**AIM OF THE TASK:** Return the full listing unchanged, excluding any images it contains.

**DATA:**

+++++

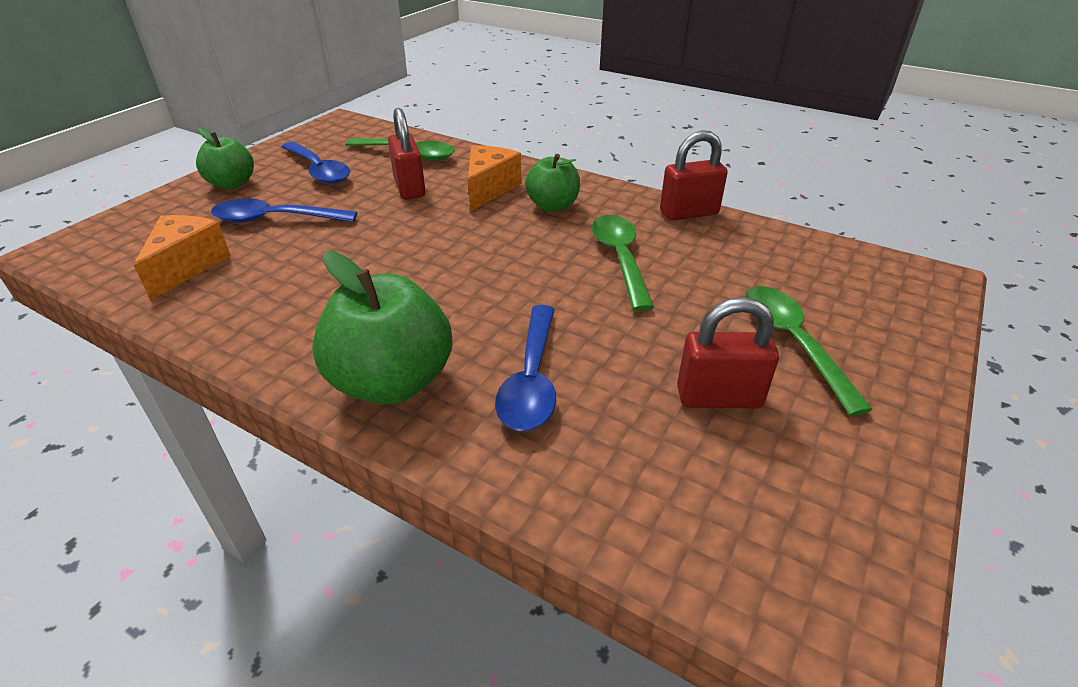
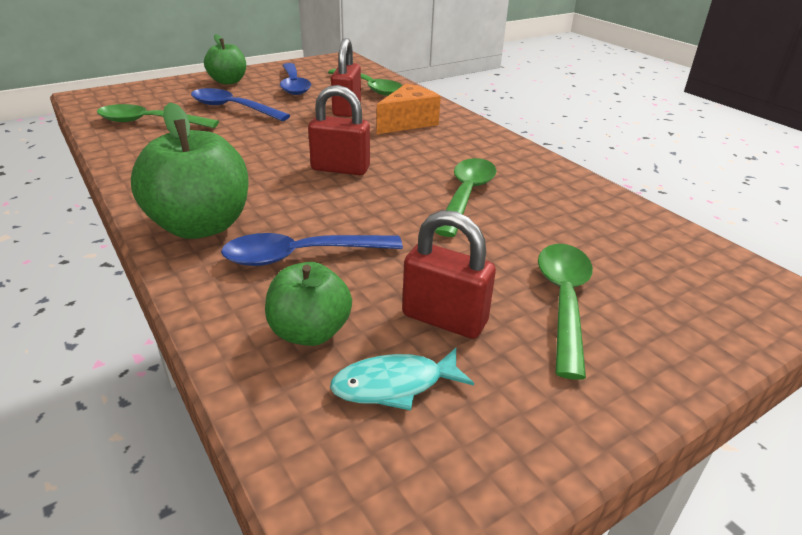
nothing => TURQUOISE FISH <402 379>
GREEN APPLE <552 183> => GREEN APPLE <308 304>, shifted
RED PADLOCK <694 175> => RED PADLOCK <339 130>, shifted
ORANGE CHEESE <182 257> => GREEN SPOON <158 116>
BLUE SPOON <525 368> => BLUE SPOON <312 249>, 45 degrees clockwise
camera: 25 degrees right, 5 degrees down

+++++

**TASK ANSWER:**
nothing => TURQUOISE FISH <402 379>
GREEN APPLE <552 183> => GREEN APPLE <308 304>, shifted
RED PADLOCK <694 175> => RED PADLOCK <339 130>, shifted
ORANGE CHEESE <182 257> => GREEN SPOON <158 116>
BLUE SPOON <525 368> => BLUE SPOON <312 249>, 45 degrees clockwise
camera: 25 degrees right, 5 degrees down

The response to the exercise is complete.